(Collected data)
------------------------------------------------

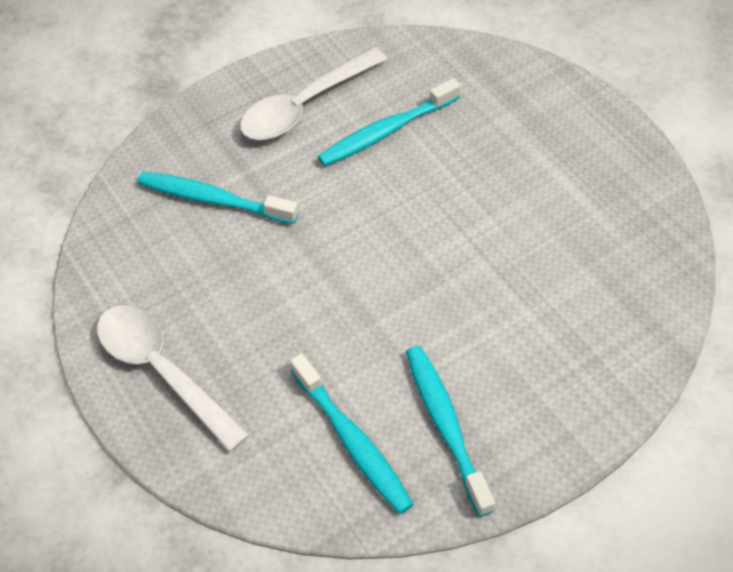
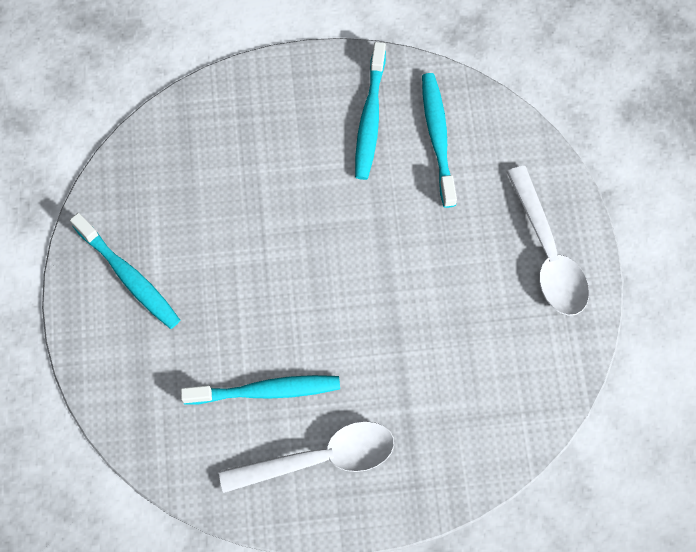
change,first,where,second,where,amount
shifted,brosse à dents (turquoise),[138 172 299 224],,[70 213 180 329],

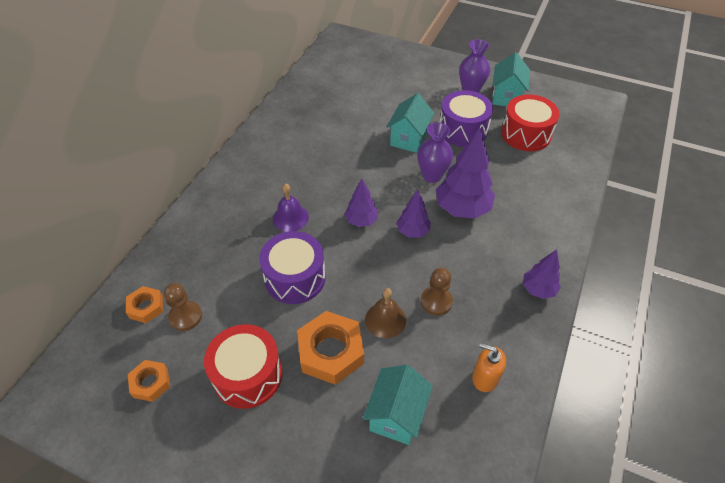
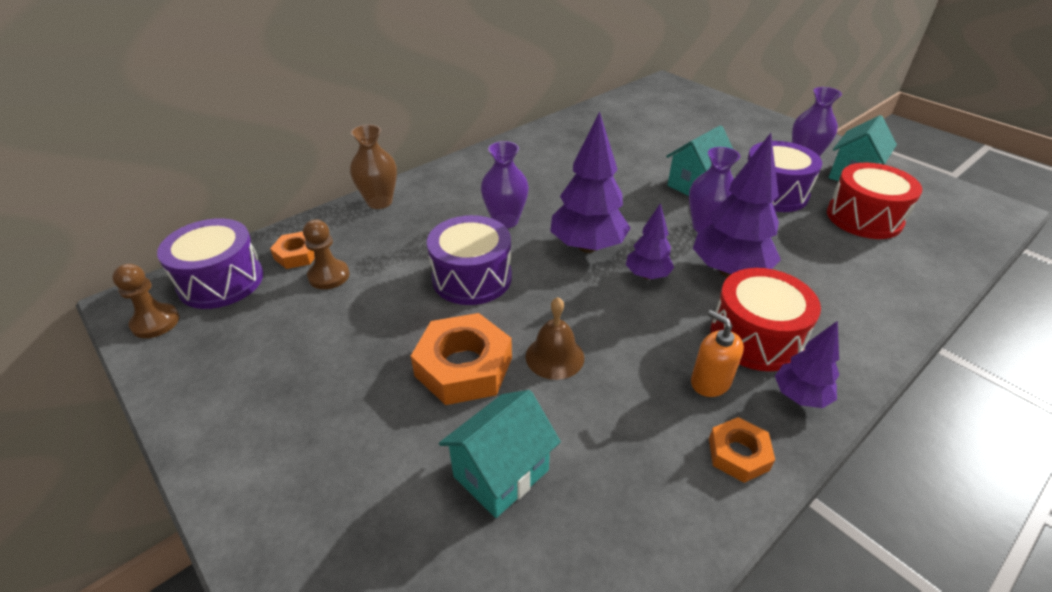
change,first,where,second,where,amount
new,,,tambour (violet),[157 218 263 309],
new,,,vase (marron),[350 124 397 209],
shifted,écrou (orange),[128 360 170 402],,[709 417 775 483],
shifted,tambour (rouge),[204 324 283 409],,[710 268 821 371],
shifted,pion (marron),[421 268 453 316],,[112 264 179 338],
shifted,distributeur de savon (orange),[472 343 506 392],,[691 310 744 397],
swapped,cloche (violet),[273 184 309 232],vase (violet),[481 141 529 228],
scaled,arbre (violet),[345 179 378 227],,[550 111 631 253],x1.76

------------------------------------------------

_Your instructions:_ The copy you produce must hold all the records above exactly and none of their pictures.

_Response box:_
change,first,where,second,where,amount
shifted,brosse à dents (turquoise),[138 172 299 224],,[70 213 180 329],

change,first,where,second,where,amount
new,,,tambour (violet),[157 218 263 309],
new,,,vase (marron),[350 124 397 209],
shifted,écrou (orange),[128 360 170 402],,[709 417 775 483],
shifted,tambour (rouge),[204 324 283 409],,[710 268 821 371],
shifted,pion (marron),[421 268 453 316],,[112 264 179 338],
shifted,distributeur de savon (orange),[472 343 506 392],,[691 310 744 397],
swapped,cloche (violet),[273 184 309 232],vase (violet),[481 141 529 228],
scaled,arbre (violet),[345 179 378 227],,[550 111 631 253],x1.76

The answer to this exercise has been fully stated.